### Task item
Where a line below has the string "purple" in it, include it in the count, and give that count alone.

### Data for the task

*** Begin section ***

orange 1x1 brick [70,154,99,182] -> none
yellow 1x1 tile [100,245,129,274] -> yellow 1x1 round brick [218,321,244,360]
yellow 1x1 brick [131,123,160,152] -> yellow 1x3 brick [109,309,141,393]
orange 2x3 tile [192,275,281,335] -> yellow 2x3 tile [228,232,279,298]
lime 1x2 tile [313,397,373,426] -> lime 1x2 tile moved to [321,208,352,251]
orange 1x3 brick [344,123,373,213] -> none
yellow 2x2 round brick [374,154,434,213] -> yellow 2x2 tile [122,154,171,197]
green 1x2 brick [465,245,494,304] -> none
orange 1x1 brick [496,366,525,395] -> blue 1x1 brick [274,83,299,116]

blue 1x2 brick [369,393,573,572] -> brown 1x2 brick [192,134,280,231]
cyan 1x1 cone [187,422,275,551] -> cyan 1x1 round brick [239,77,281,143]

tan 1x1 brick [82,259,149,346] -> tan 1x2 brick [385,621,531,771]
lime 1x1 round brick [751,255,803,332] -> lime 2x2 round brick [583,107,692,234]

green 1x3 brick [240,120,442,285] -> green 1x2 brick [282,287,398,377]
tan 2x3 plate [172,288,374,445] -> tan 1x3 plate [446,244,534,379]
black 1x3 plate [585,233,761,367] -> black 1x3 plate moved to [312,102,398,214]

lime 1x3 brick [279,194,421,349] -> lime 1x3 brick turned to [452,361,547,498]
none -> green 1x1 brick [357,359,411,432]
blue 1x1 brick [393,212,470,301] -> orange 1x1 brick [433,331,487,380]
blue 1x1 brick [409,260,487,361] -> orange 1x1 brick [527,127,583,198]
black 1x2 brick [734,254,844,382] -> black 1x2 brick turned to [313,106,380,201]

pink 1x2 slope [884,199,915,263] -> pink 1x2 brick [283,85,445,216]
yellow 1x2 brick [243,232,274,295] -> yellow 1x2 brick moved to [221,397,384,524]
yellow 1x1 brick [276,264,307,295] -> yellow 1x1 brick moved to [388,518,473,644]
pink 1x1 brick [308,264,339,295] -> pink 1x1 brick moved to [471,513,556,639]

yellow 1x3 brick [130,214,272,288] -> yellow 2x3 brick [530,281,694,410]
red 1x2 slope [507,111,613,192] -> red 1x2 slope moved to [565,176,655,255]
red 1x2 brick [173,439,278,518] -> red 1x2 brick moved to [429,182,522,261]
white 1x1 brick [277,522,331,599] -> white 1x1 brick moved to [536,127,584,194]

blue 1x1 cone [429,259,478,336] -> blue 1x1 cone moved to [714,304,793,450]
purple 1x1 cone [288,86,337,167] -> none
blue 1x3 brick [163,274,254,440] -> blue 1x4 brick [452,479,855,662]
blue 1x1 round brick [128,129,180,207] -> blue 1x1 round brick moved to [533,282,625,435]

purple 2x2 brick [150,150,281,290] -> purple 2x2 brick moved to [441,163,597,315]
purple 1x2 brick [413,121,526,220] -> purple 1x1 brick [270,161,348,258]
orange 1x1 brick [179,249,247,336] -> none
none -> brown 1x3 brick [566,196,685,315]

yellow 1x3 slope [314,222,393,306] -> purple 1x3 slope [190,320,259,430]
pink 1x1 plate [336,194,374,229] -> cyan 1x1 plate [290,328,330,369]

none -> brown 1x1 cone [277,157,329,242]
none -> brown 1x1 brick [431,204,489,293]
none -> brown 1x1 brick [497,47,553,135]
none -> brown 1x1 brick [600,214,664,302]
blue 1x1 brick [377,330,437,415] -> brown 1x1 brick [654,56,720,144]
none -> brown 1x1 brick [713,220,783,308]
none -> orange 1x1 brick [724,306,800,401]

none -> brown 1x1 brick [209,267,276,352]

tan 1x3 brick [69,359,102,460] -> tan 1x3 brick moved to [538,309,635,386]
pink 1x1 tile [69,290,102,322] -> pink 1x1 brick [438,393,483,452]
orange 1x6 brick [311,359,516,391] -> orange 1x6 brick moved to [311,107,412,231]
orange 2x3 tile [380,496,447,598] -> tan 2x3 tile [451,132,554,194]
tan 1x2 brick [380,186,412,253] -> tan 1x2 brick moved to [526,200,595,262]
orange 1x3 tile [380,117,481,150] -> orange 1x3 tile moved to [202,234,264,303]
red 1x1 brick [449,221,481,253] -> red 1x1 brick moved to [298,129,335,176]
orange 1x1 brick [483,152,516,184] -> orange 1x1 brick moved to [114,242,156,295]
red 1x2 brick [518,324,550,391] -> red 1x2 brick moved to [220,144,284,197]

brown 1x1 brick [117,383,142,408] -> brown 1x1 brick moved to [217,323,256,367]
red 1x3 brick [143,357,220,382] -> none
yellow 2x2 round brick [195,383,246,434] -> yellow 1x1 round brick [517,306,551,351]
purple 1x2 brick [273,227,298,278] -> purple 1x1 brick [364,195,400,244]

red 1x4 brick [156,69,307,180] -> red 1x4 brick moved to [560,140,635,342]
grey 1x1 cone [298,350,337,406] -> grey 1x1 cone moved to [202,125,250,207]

*** End section ***

### Output below
5